YOUR TASK> Pull out each line below that contains the string "acciaccatura". Letter case matters.

RECORDS FOR PROCESSING>
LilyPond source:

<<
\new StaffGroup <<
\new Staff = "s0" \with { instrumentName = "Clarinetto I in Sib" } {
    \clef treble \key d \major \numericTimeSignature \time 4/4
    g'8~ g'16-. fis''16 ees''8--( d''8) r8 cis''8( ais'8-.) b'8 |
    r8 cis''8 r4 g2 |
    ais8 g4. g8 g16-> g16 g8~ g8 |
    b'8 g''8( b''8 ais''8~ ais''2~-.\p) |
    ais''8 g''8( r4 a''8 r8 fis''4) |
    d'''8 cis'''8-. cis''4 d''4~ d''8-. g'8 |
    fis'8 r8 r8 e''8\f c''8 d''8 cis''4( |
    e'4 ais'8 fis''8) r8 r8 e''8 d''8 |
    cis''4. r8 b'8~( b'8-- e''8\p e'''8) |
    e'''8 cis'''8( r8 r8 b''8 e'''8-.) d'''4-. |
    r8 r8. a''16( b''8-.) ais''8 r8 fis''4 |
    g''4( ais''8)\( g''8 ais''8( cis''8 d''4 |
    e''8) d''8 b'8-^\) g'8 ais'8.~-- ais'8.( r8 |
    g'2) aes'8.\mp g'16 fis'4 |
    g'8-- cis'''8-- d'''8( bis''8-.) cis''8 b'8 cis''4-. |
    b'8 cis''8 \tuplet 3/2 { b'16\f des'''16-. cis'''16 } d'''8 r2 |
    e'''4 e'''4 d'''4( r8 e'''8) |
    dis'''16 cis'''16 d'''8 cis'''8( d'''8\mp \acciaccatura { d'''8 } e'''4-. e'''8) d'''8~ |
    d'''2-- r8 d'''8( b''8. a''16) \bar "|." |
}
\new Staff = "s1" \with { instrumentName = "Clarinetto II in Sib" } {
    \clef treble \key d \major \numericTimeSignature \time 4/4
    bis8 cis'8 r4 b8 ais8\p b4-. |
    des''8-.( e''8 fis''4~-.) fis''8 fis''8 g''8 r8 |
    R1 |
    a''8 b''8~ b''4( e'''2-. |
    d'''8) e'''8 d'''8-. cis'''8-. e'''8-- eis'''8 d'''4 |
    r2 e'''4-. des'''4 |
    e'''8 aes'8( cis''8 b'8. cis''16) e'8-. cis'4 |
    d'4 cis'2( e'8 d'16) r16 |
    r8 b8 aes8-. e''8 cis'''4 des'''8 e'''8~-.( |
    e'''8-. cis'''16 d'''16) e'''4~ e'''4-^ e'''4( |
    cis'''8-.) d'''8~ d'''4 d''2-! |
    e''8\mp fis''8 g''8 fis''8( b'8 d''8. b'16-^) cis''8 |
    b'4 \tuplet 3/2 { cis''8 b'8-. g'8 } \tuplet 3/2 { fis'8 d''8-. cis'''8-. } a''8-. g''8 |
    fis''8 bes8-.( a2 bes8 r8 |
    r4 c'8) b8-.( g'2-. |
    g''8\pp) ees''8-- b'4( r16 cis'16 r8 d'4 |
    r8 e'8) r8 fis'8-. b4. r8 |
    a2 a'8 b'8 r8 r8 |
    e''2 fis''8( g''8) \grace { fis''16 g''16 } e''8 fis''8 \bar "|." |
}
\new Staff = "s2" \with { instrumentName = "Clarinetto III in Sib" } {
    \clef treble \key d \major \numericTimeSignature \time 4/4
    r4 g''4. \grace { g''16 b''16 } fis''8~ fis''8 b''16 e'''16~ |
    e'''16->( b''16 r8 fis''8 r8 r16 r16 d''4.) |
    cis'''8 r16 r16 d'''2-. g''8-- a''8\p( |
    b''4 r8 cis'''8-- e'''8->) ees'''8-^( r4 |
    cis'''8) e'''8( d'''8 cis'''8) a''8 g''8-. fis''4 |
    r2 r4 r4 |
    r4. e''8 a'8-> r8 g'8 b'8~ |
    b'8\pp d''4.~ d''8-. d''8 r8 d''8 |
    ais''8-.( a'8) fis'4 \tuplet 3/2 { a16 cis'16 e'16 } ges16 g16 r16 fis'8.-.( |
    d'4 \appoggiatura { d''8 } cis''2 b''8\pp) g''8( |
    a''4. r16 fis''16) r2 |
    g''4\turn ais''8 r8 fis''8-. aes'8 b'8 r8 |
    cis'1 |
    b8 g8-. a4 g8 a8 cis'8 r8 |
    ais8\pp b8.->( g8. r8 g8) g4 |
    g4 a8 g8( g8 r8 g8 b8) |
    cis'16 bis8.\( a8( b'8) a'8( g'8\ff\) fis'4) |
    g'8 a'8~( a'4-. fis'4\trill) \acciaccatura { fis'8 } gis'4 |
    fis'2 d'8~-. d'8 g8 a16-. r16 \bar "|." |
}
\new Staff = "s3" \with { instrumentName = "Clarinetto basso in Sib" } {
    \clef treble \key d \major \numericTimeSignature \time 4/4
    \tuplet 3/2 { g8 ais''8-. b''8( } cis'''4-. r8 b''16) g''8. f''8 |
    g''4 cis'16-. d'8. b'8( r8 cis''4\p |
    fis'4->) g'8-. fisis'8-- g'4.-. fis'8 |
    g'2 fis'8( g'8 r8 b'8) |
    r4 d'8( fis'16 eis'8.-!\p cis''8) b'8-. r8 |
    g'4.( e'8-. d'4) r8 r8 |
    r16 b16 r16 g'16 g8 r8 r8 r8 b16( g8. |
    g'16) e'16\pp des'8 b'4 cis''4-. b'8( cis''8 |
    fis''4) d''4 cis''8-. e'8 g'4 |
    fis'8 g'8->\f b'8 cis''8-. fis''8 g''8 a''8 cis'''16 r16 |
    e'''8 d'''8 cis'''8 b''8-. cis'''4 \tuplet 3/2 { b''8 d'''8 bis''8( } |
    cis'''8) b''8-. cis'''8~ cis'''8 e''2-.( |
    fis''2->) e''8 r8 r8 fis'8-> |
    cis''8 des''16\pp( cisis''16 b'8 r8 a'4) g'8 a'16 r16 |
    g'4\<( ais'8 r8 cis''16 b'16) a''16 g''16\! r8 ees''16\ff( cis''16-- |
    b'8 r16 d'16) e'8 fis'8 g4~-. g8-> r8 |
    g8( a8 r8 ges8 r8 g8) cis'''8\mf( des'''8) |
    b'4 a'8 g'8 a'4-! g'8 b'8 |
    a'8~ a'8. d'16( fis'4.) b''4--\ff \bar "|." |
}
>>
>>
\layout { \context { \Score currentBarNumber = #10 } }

OUTPUT>
    dis'''16 cis'''16 d'''8 cis'''8( d'''8\mp \acciaccatura { d'''8 } e'''4-. e'''8) d'''8~ |
    g'8 a'8~( a'4-. fis'4\trill) \acciaccatura { fis'8 } gis'4 |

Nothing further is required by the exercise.